● RECORDED DATA:
• • •
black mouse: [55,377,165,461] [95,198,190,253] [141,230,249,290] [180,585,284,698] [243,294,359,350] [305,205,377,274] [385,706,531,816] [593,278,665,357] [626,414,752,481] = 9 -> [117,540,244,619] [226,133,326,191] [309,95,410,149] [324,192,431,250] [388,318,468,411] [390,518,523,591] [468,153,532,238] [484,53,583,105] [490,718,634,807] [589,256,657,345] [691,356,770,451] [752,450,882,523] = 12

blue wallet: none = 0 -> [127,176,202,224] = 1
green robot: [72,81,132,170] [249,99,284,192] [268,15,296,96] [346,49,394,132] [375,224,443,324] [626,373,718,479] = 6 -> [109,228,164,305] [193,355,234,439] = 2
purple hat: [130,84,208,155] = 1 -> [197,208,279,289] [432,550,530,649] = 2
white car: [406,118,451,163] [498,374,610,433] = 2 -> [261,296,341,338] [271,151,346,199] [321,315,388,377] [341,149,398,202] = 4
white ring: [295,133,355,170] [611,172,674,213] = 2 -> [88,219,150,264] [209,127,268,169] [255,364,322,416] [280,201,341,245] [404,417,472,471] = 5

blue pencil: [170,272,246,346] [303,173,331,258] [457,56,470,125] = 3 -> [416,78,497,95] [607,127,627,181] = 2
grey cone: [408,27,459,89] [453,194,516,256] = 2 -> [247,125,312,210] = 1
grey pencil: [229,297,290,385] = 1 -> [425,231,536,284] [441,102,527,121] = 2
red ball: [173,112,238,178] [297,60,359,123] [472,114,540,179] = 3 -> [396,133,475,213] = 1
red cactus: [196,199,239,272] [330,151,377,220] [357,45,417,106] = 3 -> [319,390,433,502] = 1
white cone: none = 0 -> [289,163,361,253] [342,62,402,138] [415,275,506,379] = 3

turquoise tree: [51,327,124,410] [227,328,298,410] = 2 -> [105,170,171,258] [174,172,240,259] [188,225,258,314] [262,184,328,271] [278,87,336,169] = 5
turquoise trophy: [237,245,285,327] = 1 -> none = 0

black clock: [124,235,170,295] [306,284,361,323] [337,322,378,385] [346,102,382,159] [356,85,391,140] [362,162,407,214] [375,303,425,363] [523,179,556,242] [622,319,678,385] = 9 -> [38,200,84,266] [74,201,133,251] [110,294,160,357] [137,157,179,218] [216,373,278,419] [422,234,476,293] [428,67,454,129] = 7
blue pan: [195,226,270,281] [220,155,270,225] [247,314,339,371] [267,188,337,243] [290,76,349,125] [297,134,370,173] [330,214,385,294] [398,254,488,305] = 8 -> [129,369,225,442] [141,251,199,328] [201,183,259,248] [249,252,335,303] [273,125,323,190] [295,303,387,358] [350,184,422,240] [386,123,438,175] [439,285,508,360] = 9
• • •
● YOUR OBJECTIVE: Copy out, word for word, the part of the entries above that begins at the line with "turquoise trophy: [237,245,285,327]" and ends at the line with "black clock: [124,235,170,295]", including both.

● RESPONSE TO THE EXERCISE:
turquoise trophy: [237,245,285,327] = 1 -> none = 0

black clock: [124,235,170,295] [306,284,361,323] [337,322,378,385] [346,102,382,159] [356,85,391,140] [362,162,407,214] [375,303,425,363] [523,179,556,242] [622,319,678,385] = 9 -> [38,200,84,266] [74,201,133,251] [110,294,160,357] [137,157,179,218] [216,373,278,419] [422,234,476,293] [428,67,454,129] = 7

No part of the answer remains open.